**WORK ORDER:**
Copy every line in the listing that contains "zabawka".

**DATA IN THIS EXERCISE:**
====

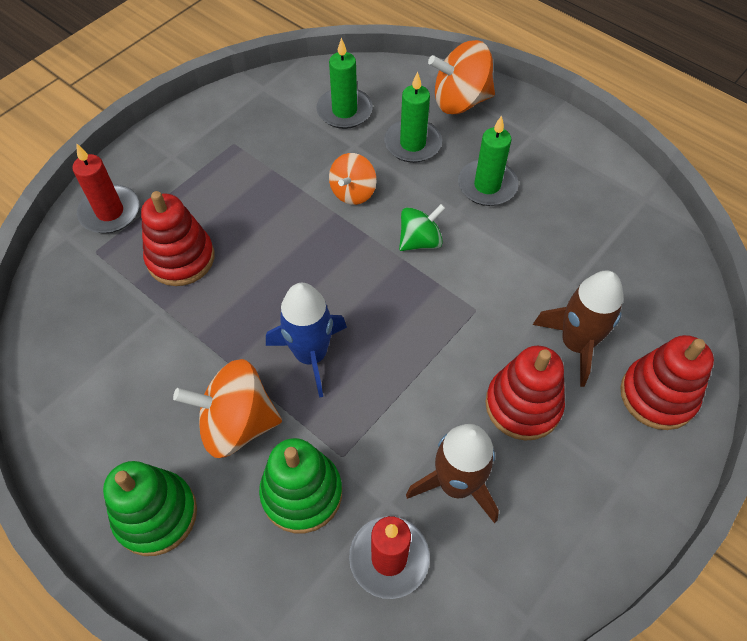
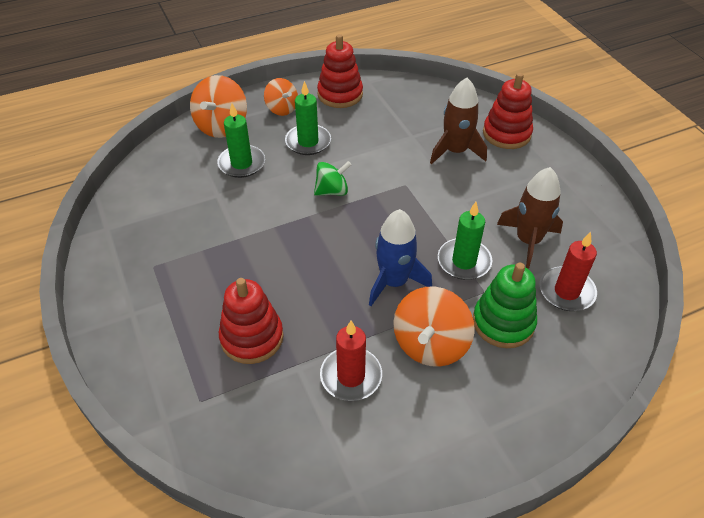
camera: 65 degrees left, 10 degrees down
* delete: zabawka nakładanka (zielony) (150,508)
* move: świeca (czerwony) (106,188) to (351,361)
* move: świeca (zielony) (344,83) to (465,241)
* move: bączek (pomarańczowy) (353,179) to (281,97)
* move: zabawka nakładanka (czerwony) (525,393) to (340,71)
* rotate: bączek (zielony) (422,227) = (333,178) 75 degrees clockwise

====

**EXERCISE RESPONSE:**
* delete: zabawka nakładanka (zielony) (150,508)
* move: zabawka nakładanka (czerwony) (525,393) to (340,71)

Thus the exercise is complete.